● **TASK DIRECTIONS**: Pictures aside, reproduce exactly and only the lines below, starting at the one containing "turquoise phone: 7 -> 9" and ending at the last line.

*** Opening DATA FOR THE TASK ***

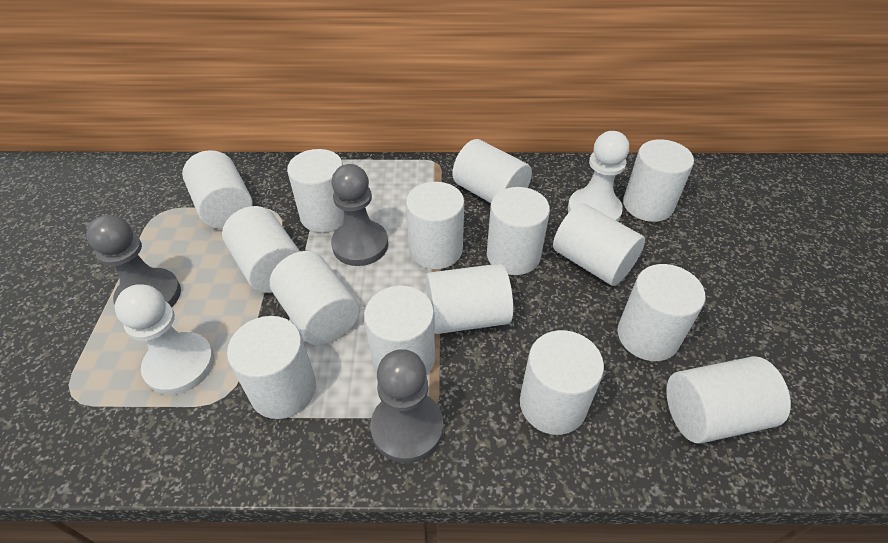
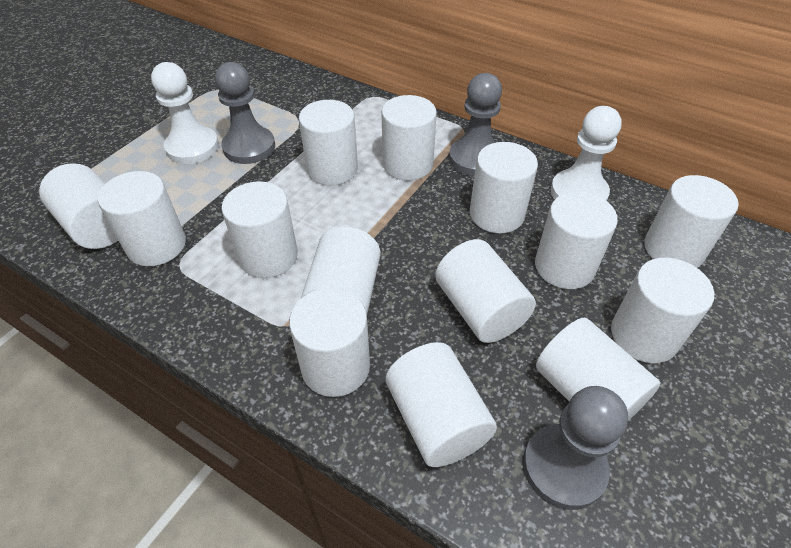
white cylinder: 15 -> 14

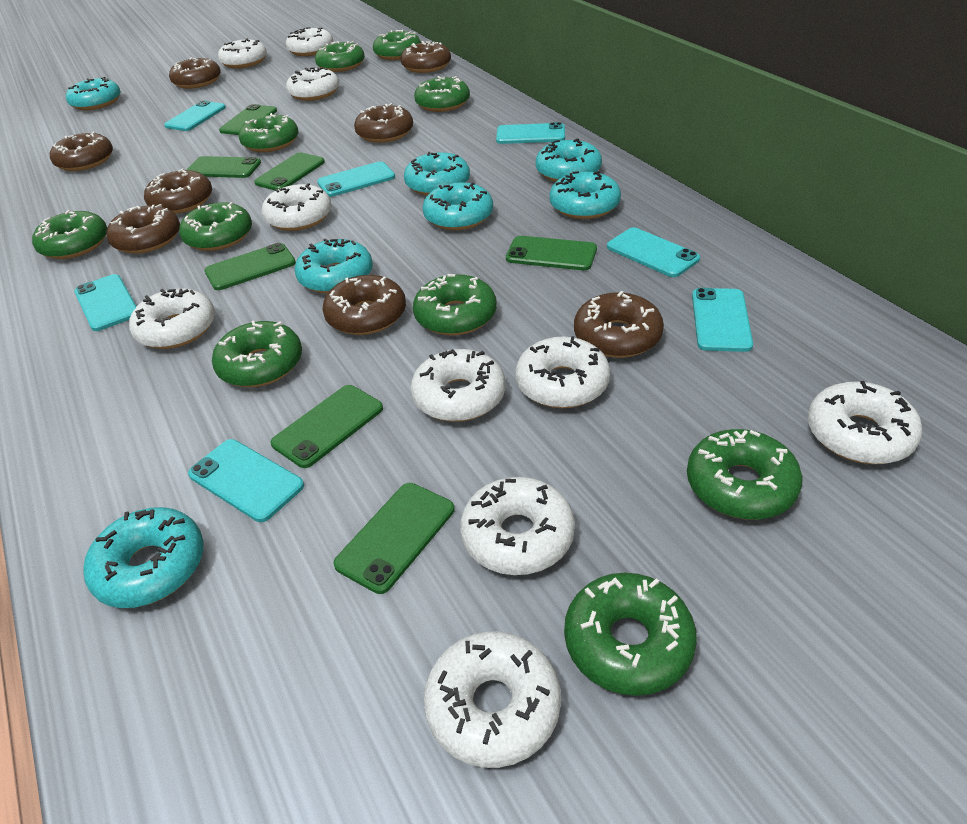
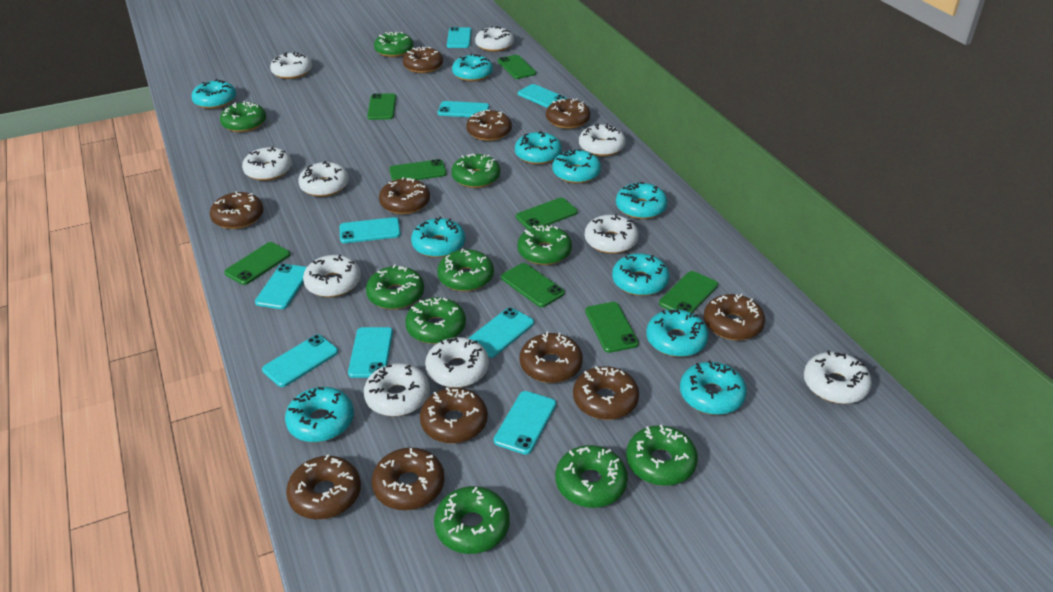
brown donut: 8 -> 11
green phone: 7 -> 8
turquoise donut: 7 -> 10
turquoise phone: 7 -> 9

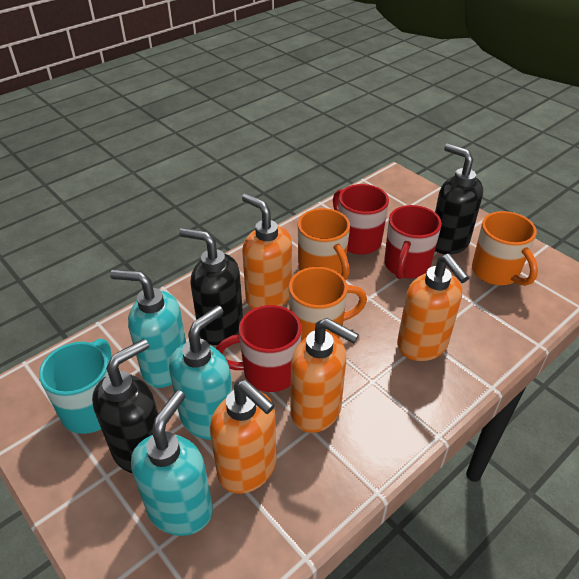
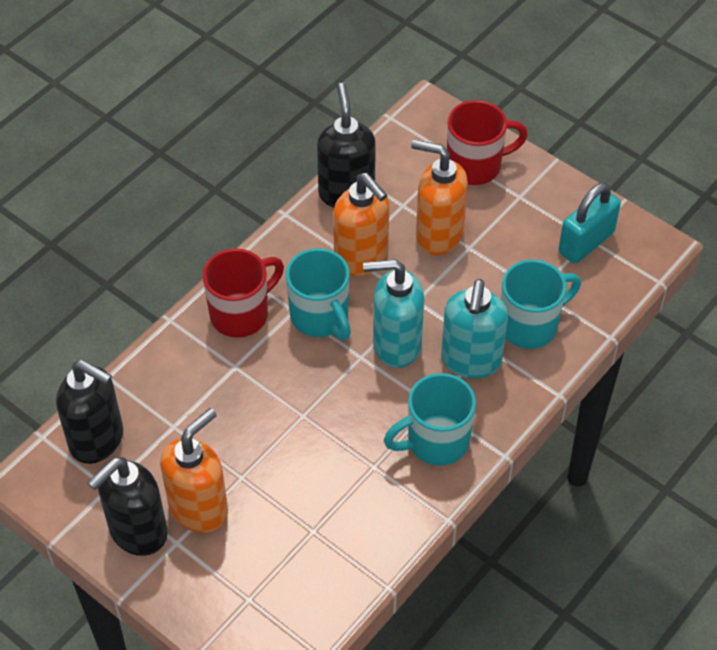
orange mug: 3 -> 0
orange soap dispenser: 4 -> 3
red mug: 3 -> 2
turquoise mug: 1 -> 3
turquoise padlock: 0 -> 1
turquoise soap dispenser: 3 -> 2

*** Closing DATA FOR THE TASK ***

● **RESPONSE AREA**:
turquoise phone: 7 -> 9

orange mug: 3 -> 0
orange soap dispenser: 4 -> 3
red mug: 3 -> 2
turquoise mug: 1 -> 3
turquoise padlock: 0 -> 1
turquoise soap dispenser: 3 -> 2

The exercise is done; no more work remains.